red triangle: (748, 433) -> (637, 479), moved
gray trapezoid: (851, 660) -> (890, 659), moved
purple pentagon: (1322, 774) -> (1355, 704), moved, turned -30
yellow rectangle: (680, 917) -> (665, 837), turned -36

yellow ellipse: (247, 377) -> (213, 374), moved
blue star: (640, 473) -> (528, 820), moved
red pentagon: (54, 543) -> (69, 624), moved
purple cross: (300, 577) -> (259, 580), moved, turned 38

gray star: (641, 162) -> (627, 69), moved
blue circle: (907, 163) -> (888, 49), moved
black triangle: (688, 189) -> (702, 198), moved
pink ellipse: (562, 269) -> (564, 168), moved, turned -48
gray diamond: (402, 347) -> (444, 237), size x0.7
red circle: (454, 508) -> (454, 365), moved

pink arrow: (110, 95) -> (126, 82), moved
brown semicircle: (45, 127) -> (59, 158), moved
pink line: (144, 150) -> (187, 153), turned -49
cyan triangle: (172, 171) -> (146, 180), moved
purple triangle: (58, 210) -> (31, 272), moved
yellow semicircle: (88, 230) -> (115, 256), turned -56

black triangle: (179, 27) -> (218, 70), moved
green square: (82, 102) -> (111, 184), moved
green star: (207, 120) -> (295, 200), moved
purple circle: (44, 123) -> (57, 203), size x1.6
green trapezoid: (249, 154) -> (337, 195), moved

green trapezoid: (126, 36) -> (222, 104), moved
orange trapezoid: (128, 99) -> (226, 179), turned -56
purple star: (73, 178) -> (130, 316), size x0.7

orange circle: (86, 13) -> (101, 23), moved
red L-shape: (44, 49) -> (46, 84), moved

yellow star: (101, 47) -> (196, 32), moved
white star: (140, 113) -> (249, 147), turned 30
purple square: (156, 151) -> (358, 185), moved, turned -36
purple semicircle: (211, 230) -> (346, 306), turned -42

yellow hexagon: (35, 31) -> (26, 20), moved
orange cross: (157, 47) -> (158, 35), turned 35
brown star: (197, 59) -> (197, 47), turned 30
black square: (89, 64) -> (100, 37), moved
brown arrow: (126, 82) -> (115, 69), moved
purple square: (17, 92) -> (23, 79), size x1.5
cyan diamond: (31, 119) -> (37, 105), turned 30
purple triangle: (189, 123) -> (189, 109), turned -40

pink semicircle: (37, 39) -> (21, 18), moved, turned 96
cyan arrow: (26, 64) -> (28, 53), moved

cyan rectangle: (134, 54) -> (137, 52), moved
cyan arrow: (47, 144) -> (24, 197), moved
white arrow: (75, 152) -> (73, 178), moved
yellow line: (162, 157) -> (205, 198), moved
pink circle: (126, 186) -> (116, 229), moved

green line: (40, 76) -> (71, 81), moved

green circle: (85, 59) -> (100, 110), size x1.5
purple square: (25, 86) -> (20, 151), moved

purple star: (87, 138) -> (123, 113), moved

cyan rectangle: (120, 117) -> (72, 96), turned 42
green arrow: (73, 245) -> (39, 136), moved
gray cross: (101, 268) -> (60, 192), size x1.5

**TASK TO COMPLETE**
Nothing but the lines from the one with "black square: (89, 64) -> (100, 37), moved" through the end of the data above should be reproduced, each exactly, both ends included.

**RESULT**
black square: (89, 64) -> (100, 37), moved
brown arrow: (126, 82) -> (115, 69), moved
purple square: (17, 92) -> (23, 79), size x1.5
cyan diamond: (31, 119) -> (37, 105), turned 30
purple triangle: (189, 123) -> (189, 109), turned -40

pink semicircle: (37, 39) -> (21, 18), moved, turned 96
cyan arrow: (26, 64) -> (28, 53), moved

cyan rectangle: (134, 54) -> (137, 52), moved
cyan arrow: (47, 144) -> (24, 197), moved
white arrow: (75, 152) -> (73, 178), moved
yellow line: (162, 157) -> (205, 198), moved
pink circle: (126, 186) -> (116, 229), moved

green line: (40, 76) -> (71, 81), moved

green circle: (85, 59) -> (100, 110), size x1.5
purple square: (25, 86) -> (20, 151), moved

purple star: (87, 138) -> (123, 113), moved

cyan rectangle: (120, 117) -> (72, 96), turned 42
green arrow: (73, 245) -> (39, 136), moved
gray cross: (101, 268) -> (60, 192), size x1.5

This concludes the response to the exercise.